(Data supplied)
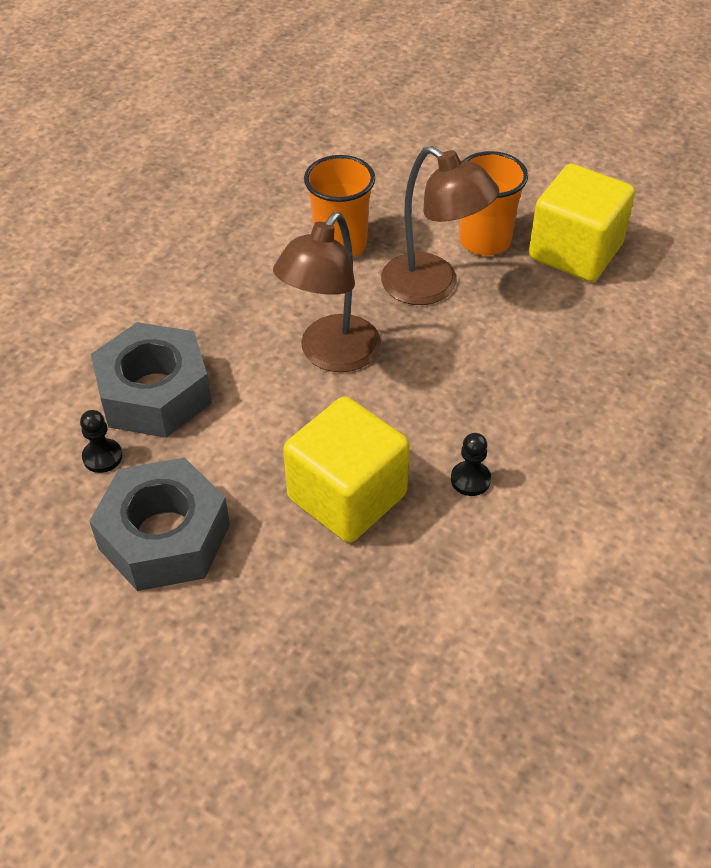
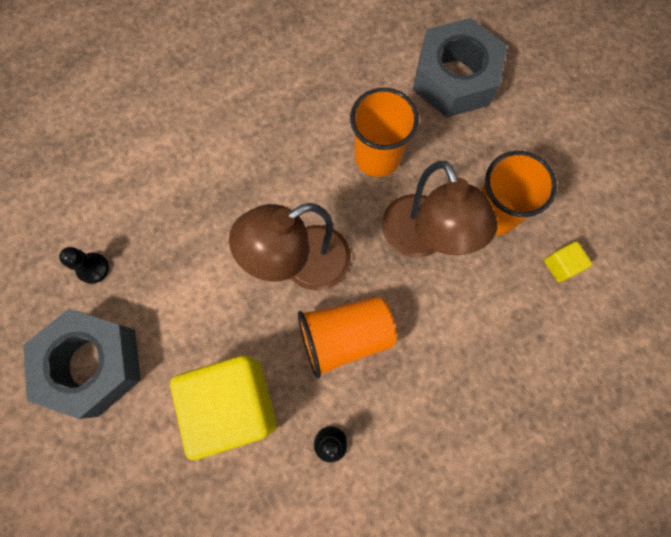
camera: 30 degrees right, 25 degrees up
(154, 393) = (159, 230): grey nut -> grey nut (454, 78)
(418, 391) = (345, 336): none -> orange cup
(575, 251) = (561, 265): yellow cube -> yellow cube, size x0.40

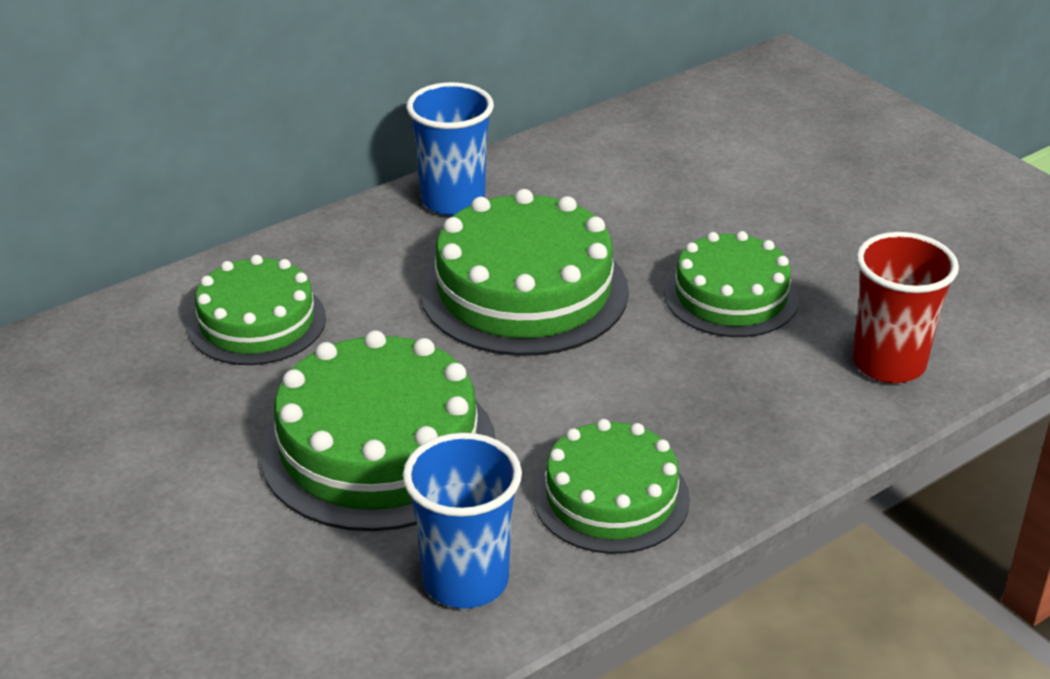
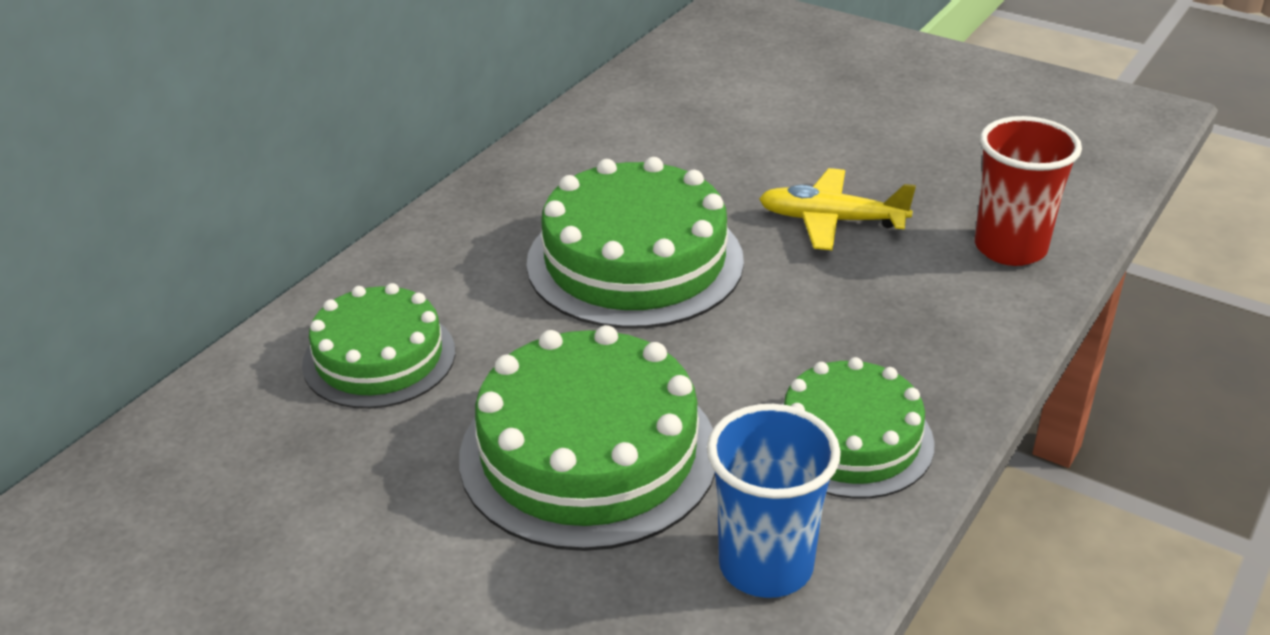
camera: 20 degrees left, 0 degrees up
(453, 200) = (509, 191): blue cup -> none
(731, 296) = (831, 221): green cake -> yellow plane

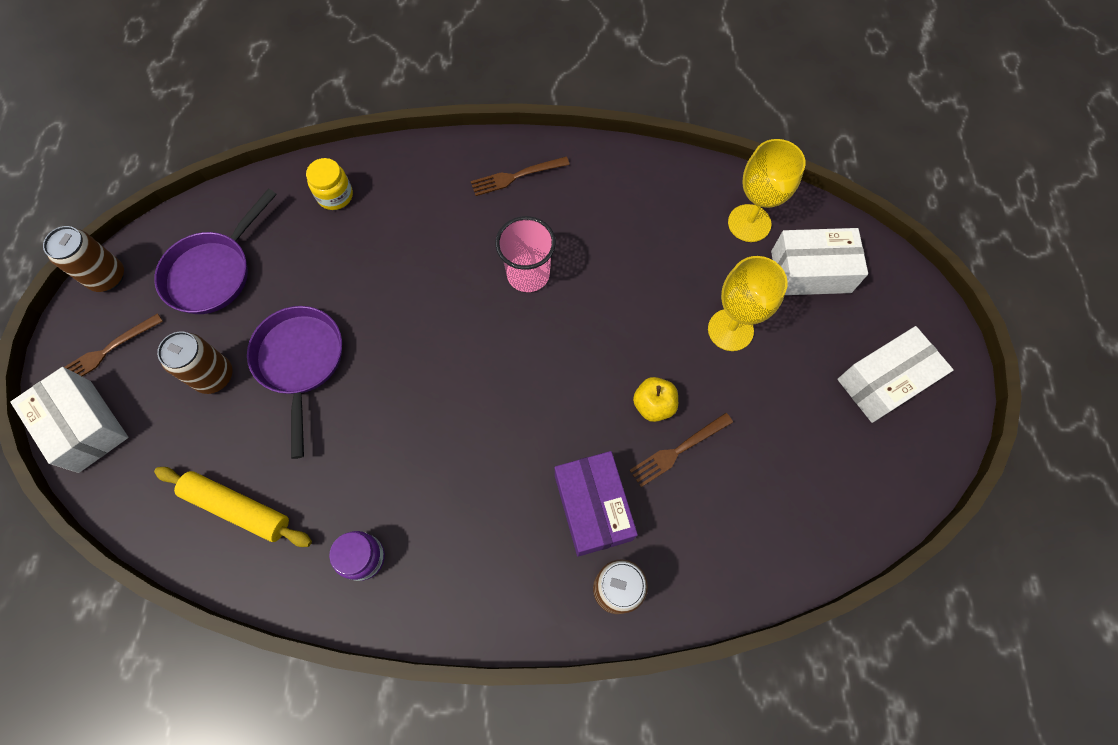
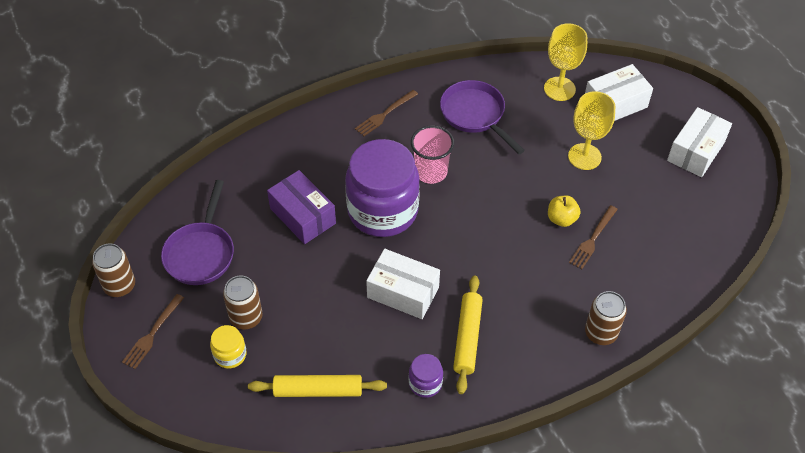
camera: 25 degrees left, 15 degrees down
(85, 426) = (168, 386): white box -> white box (403, 292)
(300, 362) = (304, 285): purple pan -> purple pan (475, 115)
(335, 196) = (261, 171): yellow jar -> yellow jar (230, 355)
(443, 302) = (382, 211): none -> purple jar
(447, 518) = (467, 337): none -> yellow rolling pin
(593, 507) = (558, 293): purple box -> purple box (302, 216)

(Instructions to follow) After locating the line with "camera: 25 degrees left, 15 degrees down", please repeat it and every line after it exactly, through the end of the data above.

(Result for this exercise)
camera: 25 degrees left, 15 degrees down
(85, 426) = (168, 386): white box -> white box (403, 292)
(300, 362) = (304, 285): purple pan -> purple pan (475, 115)
(335, 196) = (261, 171): yellow jar -> yellow jar (230, 355)
(443, 302) = (382, 211): none -> purple jar
(447, 518) = (467, 337): none -> yellow rolling pin
(593, 507) = (558, 293): purple box -> purple box (302, 216)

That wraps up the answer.